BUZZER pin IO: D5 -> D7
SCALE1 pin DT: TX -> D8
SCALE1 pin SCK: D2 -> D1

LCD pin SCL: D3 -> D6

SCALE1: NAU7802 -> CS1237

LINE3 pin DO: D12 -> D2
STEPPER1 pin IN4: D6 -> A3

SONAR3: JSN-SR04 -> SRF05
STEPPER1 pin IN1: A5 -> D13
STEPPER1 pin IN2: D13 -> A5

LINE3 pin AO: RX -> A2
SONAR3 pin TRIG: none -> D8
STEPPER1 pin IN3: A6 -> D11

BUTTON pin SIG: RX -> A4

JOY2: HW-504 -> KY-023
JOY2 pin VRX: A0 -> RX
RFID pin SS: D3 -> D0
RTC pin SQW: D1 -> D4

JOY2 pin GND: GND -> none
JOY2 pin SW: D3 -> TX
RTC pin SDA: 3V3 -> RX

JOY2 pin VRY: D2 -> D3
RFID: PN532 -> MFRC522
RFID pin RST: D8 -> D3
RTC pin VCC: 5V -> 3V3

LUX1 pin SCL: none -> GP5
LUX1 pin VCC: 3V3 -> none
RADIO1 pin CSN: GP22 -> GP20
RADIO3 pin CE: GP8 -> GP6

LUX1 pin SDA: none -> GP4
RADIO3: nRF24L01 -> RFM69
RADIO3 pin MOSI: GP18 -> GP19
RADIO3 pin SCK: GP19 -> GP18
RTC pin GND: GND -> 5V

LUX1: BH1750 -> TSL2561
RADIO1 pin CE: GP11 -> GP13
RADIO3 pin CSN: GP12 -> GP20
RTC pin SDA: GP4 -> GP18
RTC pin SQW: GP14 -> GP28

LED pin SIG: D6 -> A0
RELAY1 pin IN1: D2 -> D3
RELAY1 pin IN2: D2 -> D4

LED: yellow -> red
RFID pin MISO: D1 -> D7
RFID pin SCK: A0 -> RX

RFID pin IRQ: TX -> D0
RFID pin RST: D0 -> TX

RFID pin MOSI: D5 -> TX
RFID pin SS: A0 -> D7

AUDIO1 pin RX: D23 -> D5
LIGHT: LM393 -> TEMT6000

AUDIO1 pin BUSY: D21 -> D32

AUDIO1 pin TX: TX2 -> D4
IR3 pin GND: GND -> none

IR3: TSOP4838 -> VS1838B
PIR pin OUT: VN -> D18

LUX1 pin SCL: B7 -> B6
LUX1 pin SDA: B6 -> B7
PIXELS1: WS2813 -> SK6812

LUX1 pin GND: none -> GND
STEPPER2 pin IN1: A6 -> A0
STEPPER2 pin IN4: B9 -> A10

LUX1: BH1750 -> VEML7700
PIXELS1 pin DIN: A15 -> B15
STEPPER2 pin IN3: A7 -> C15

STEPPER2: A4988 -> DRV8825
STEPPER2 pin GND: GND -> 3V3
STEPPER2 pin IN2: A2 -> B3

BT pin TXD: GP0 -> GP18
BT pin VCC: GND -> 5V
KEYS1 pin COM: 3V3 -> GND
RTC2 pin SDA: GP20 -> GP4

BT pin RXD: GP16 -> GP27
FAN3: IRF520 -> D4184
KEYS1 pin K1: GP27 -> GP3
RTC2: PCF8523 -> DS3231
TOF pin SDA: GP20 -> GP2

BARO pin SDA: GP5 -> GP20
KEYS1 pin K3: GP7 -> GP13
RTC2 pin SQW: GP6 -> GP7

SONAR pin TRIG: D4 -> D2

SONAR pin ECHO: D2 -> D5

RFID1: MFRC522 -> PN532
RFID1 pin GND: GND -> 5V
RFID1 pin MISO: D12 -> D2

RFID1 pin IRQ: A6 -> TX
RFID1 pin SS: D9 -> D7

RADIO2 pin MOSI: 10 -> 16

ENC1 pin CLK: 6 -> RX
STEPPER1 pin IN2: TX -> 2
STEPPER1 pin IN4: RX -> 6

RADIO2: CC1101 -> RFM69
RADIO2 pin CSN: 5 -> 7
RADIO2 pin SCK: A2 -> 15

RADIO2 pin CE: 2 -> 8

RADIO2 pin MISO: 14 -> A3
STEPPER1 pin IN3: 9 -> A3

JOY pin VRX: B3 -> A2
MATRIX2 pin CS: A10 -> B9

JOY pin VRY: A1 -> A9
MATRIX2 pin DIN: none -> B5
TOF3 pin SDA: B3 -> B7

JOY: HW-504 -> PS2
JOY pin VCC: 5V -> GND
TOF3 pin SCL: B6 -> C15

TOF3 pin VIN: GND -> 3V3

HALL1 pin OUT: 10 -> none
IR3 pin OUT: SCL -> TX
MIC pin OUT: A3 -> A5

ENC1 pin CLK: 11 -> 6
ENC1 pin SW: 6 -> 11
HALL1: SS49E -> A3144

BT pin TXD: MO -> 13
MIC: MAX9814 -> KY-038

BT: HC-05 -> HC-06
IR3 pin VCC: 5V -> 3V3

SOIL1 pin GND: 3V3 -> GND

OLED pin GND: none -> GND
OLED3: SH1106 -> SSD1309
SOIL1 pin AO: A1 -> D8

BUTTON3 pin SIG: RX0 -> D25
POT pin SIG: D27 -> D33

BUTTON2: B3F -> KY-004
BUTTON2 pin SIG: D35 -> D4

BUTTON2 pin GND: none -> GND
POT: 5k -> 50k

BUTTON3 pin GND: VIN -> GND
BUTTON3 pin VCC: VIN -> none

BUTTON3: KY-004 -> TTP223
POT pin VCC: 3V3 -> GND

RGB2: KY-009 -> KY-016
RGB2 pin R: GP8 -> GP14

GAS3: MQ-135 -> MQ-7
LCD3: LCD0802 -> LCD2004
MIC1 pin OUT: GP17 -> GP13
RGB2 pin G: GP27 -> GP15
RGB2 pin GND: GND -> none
──────
ASSIGNED TASK - Your task is to set down again, exactly, every line from the beginning of the listing through the line with "RTC pin VCC: 5V -> 3V3".

ANSWER SECTION -
BUZZER pin IO: D5 -> D7
SCALE1 pin DT: TX -> D8
SCALE1 pin SCK: D2 -> D1

LCD pin SCL: D3 -> D6

SCALE1: NAU7802 -> CS1237

LINE3 pin DO: D12 -> D2
STEPPER1 pin IN4: D6 -> A3

SONAR3: JSN-SR04 -> SRF05
STEPPER1 pin IN1: A5 -> D13
STEPPER1 pin IN2: D13 -> A5

LINE3 pin AO: RX -> A2
SONAR3 pin TRIG: none -> D8
STEPPER1 pin IN3: A6 -> D11

BUTTON pin SIG: RX -> A4

JOY2: HW-504 -> KY-023
JOY2 pin VRX: A0 -> RX
RFID pin SS: D3 -> D0
RTC pin SQW: D1 -> D4

JOY2 pin GND: GND -> none
JOY2 pin SW: D3 -> TX
RTC pin SDA: 3V3 -> RX

JOY2 pin VRY: D2 -> D3
RFID: PN532 -> MFRC522
RFID pin RST: D8 -> D3
RTC pin VCC: 5V -> 3V3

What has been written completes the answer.